● **REQUIRED ACTION**
Output exactly what appears from the line containing "pink cap [368,207,442,266]" to the end of the data below, and nothing more.
=-=-=-=-=
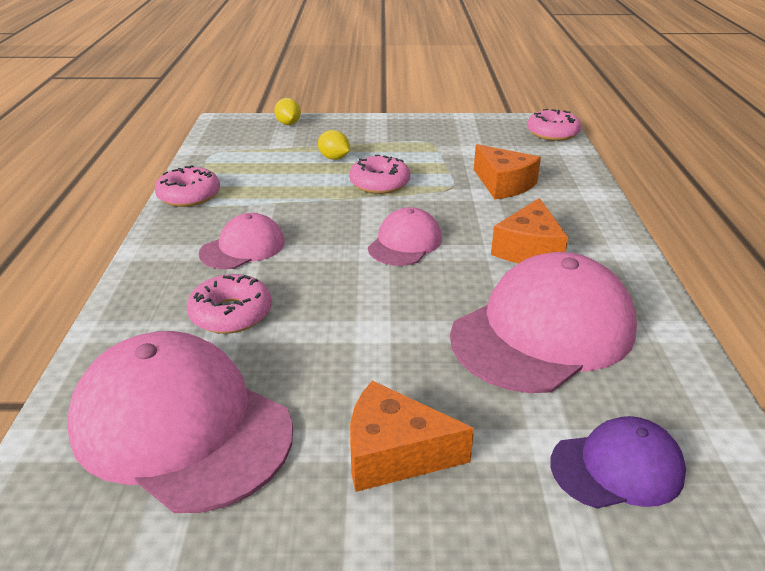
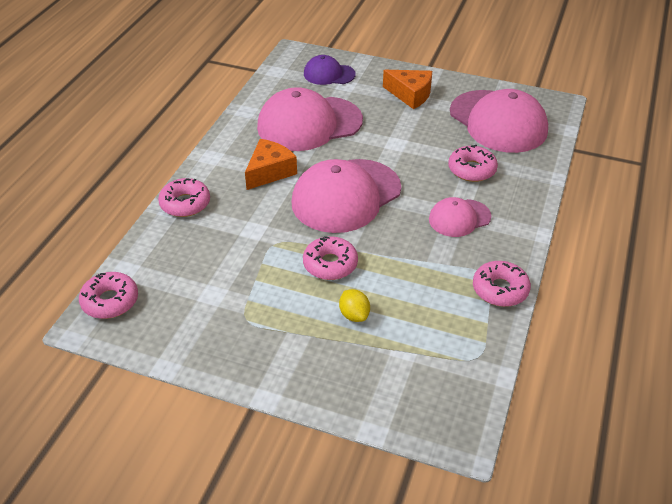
camera: 160 degrees left, 10 degrees up
yellow lemon [274,98,301,125] -> none
pink cap [368,207,442,266] -> pink cap [291,159,401,233], size x1.90
orange cheese [474,144,541,199] -> none
none -> pink donut [158,178,210,217]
=-=-=-=-=
● **WRITTEN RESPONSE**
pink cap [368,207,442,266] -> pink cap [291,159,401,233], size x1.90
orange cheese [474,144,541,199] -> none
none -> pink donut [158,178,210,217]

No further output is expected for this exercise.